==== Data listing ====
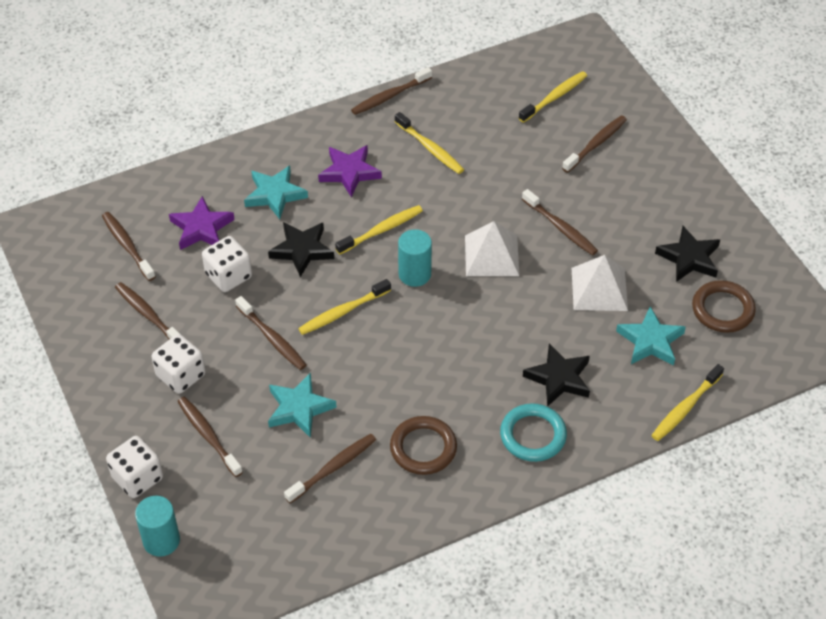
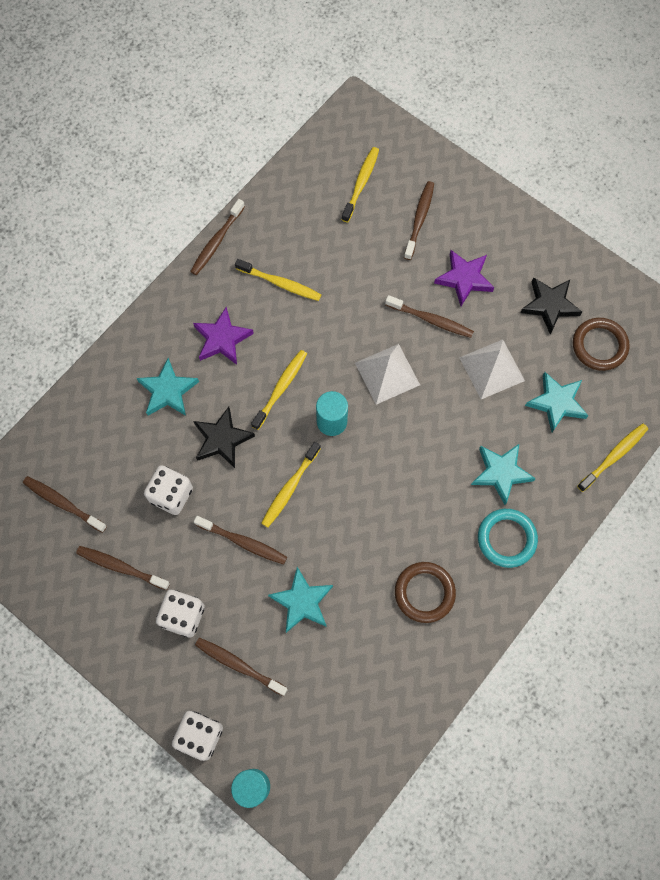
camera: 25 degrees left, 20 degrees up
(201, 228) = (121, 455): purple star -> purple star (464, 279)
(333, 468) = (360, 647): brown toothbrush -> none
(559, 378) = (501, 473): black star -> turquoise star
(685, 408) = (613, 456): yellow toothbrush -> yellow toothbrush turned 150 degrees counterclockwise

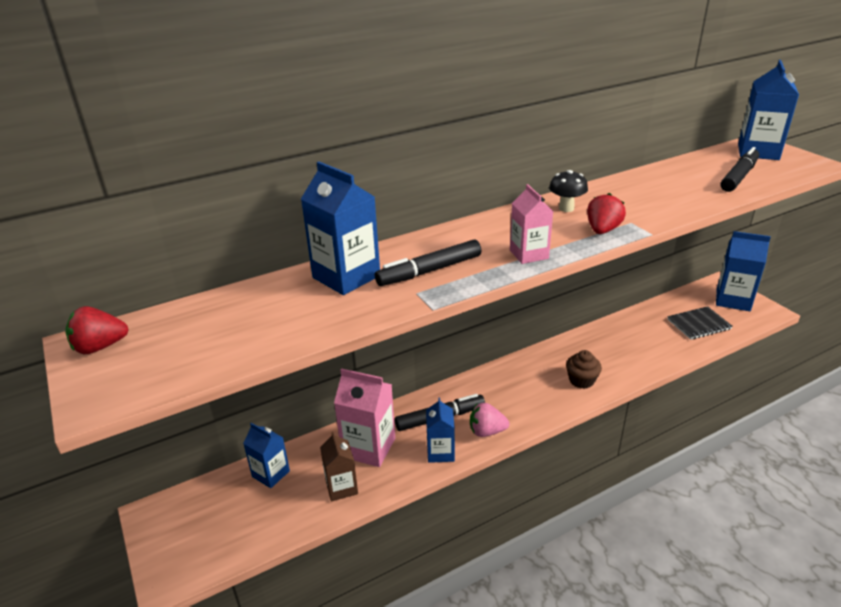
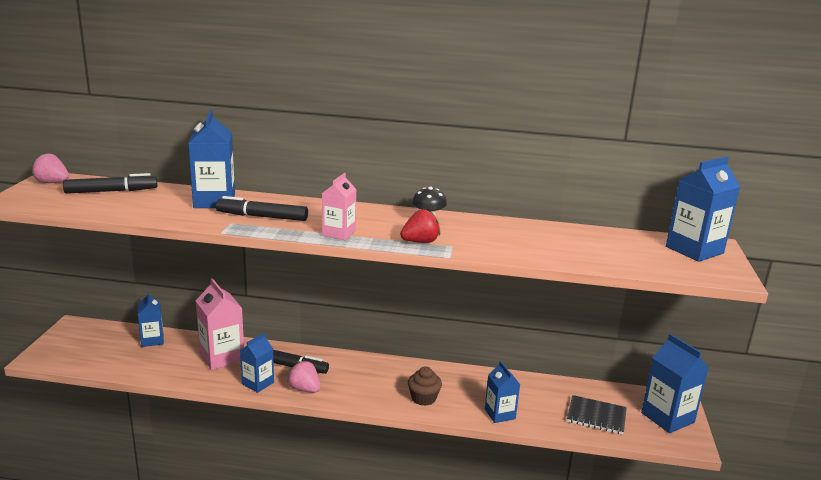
camera: 35 degrees right, 10 degrees down
(100, 347) = (52, 183): red strawberry -> pink strawberry
(341, 487) = (175, 368): brown carton -> none
(646, 360) = (499, 414): none -> blue carton
(739, 176) = (624, 256): black marker -> black marker (111, 191)

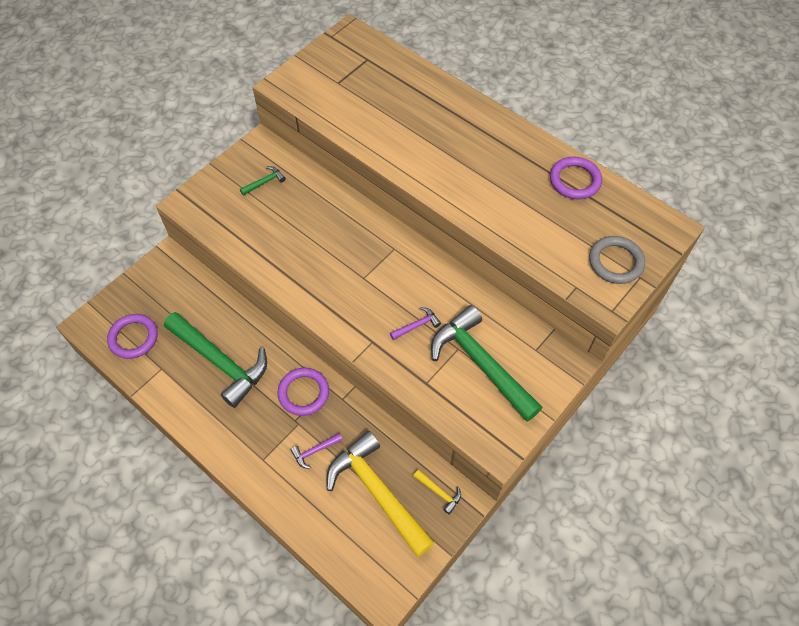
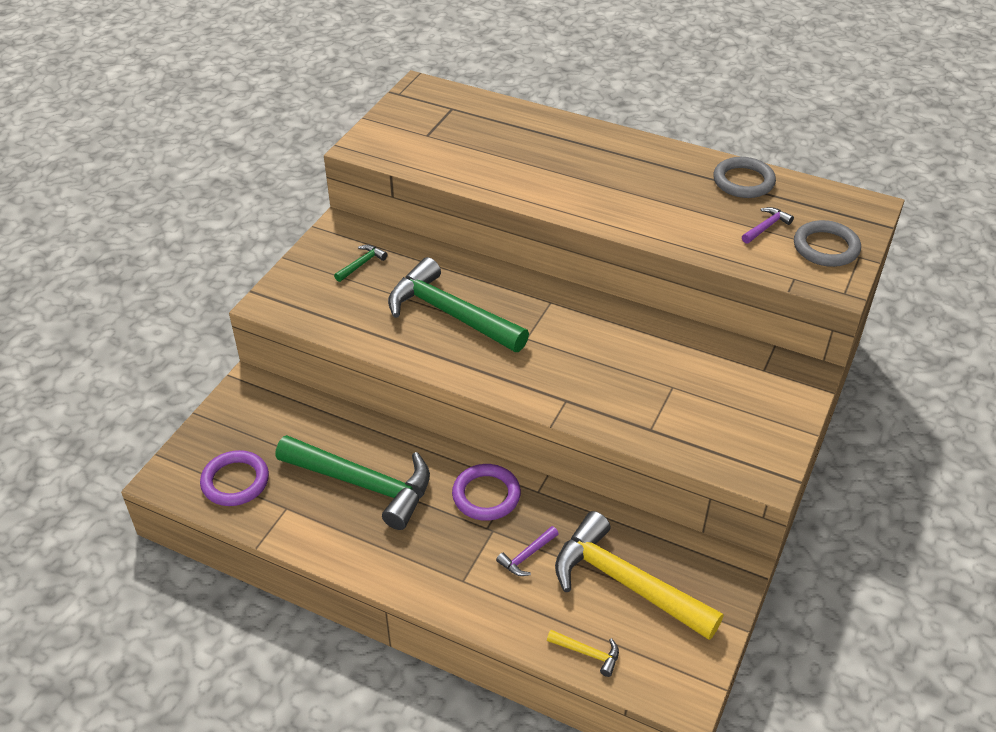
camera: 15 degrees left, 15 degrees down
(417, 325) = (613, 373): purple hammer -> purple hammer (766, 227)
(439, 492) = (702, 565): yellow hammer -> yellow hammer (587, 653)
(481, 364) = (707, 396): green hammer -> green hammer (450, 314)
(575, 180) = (743, 181): purple ring -> grey ring

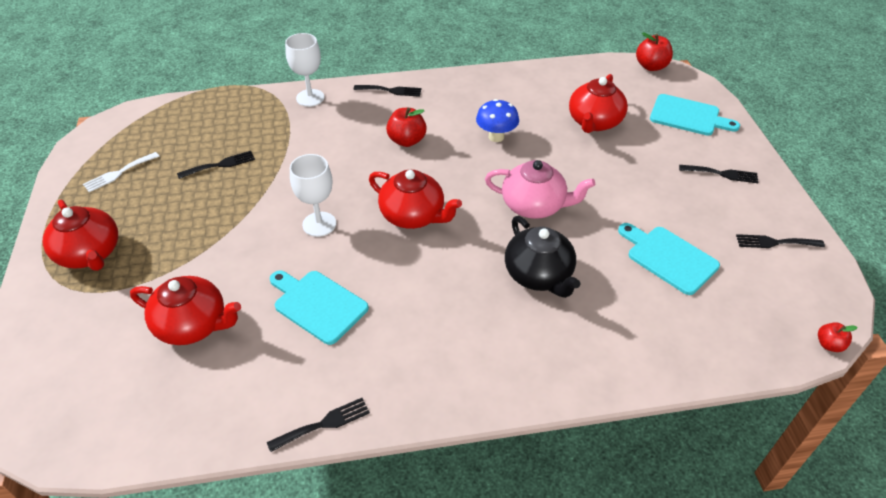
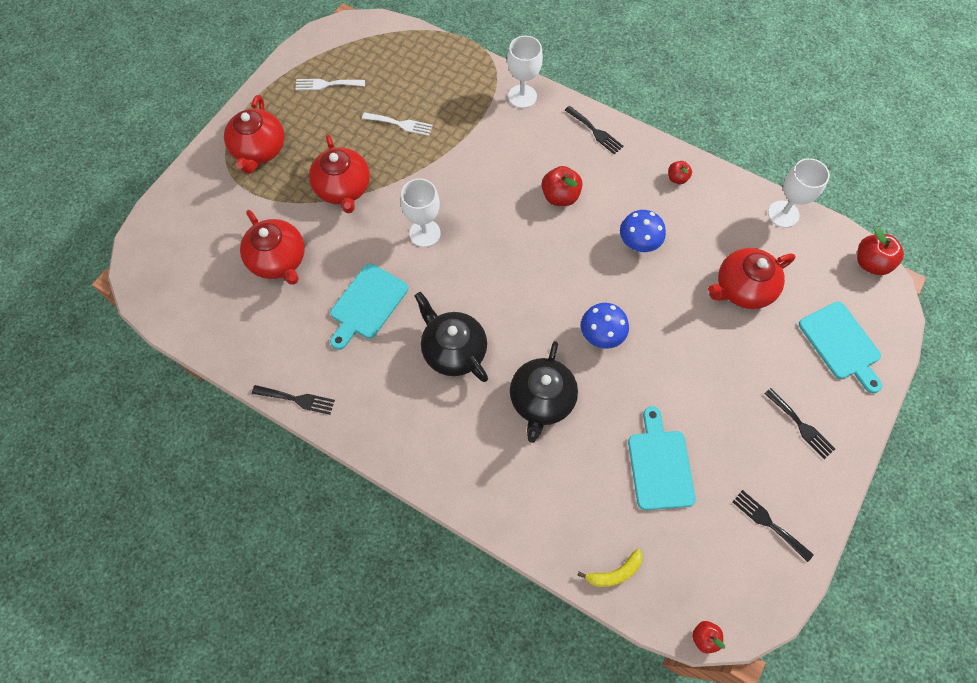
camera: 40 degrees right, 20 degrees up
(220, 165) = (400, 124): black fork -> white fork
(318, 305) = (367, 304): turquoise cutting board -> turquoise cutting board turned 135 degrees counterclockwise
(413, 216) = (498, 275): red teapot -> red teapot (343, 188)
(431, 288) = (453, 350): none -> black teapot
(479, 87) = (677, 178): none -> red apple
(534, 206) = (601, 335): pink teapot -> blue mushroom
(570, 70) = (783, 214): none -> white goblet
(724, 351) = (614, 572): none -> yellow banana

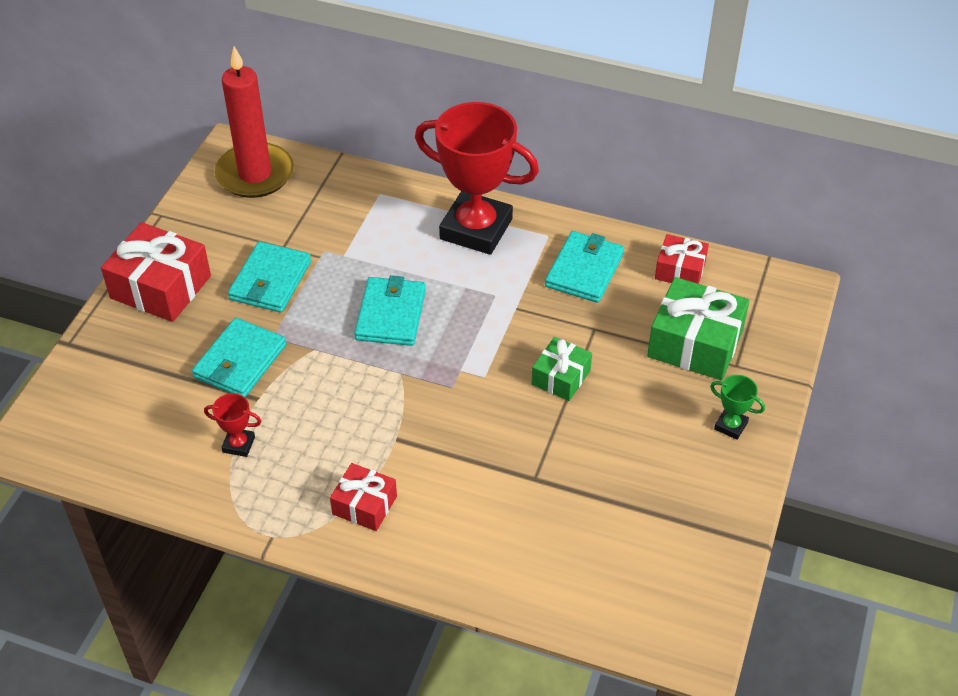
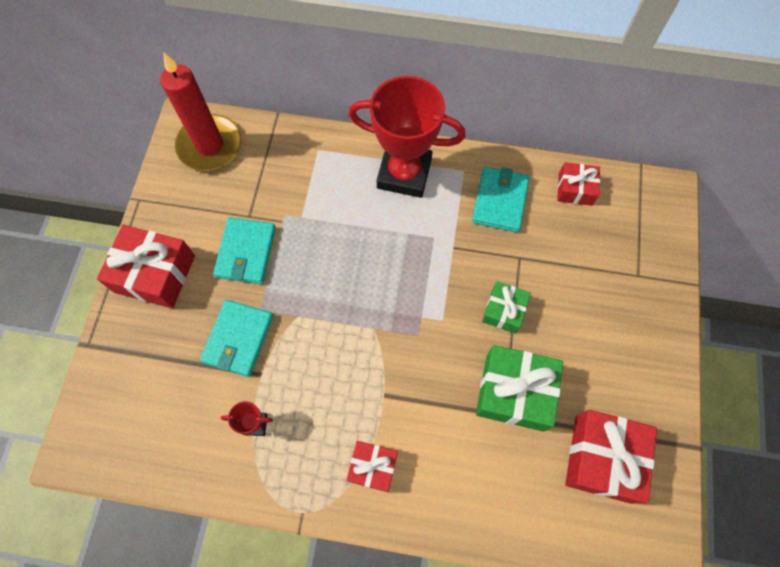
camera: 10 degrees left, 20 degrees up
(391, 314) = (353, 271): turquoise wallet -> none
(643, 538) = (602, 458): none -> red gift
(695, 343) = (602, 259): green gift -> green gift (514, 392)
(730, 426) = (647, 336): green trophy -> none

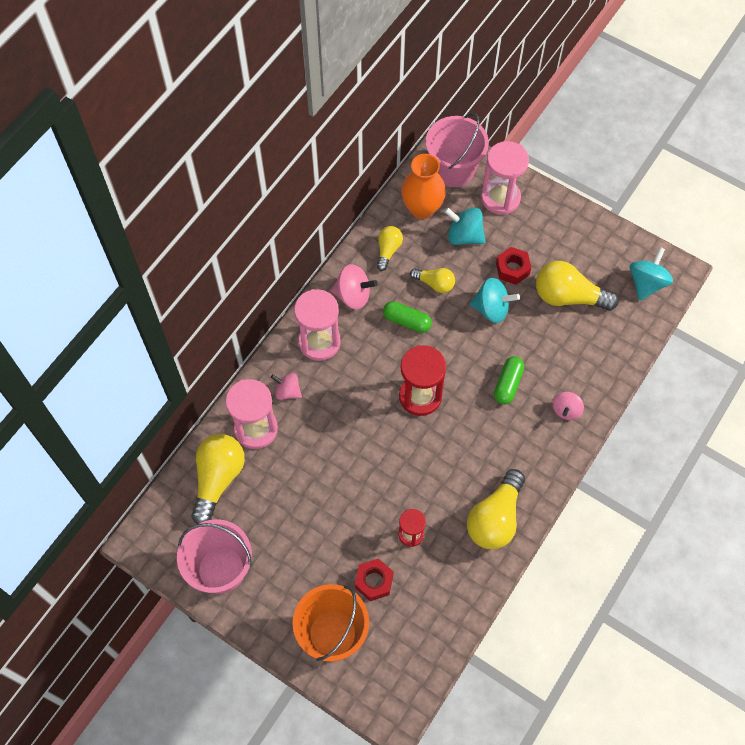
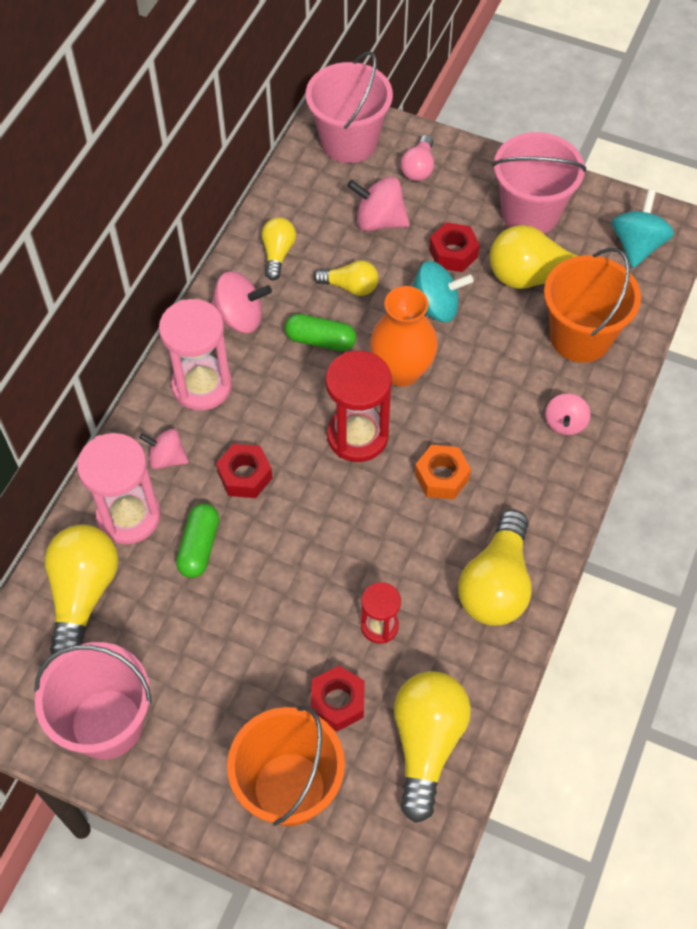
camera: 10 degrees left, 5 degrees down
(338, 413) = (245, 476): none -> red nut
(422, 209) = (315, 195): orange vase -> orange vase (402, 371)
(427, 620) = (426, 744): none -> yellow light bulb
(464, 236) = (379, 221): turquoise spinning top -> pink spinning top
(472, 435) = (441, 477): none -> orange nut
(500, 198) = (418, 168): pink hourglass -> pink light bulb
(508, 384) = (477, 401): green capsule -> green capsule (199, 547)
(574, 246) = (530, 212): none -> pink bucket
(590, 347) = (580, 337): none -> orange bucket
====
• **Task requirements**: Return each line of the data that contains the string "purple".

• **Solution**:
(201, 228) = (121, 455): purple star -> purple star (464, 279)
(417, 325) = (613, 373): purple hammer -> purple hammer (766, 227)
(575, 180) = (743, 181): purple ring -> grey ring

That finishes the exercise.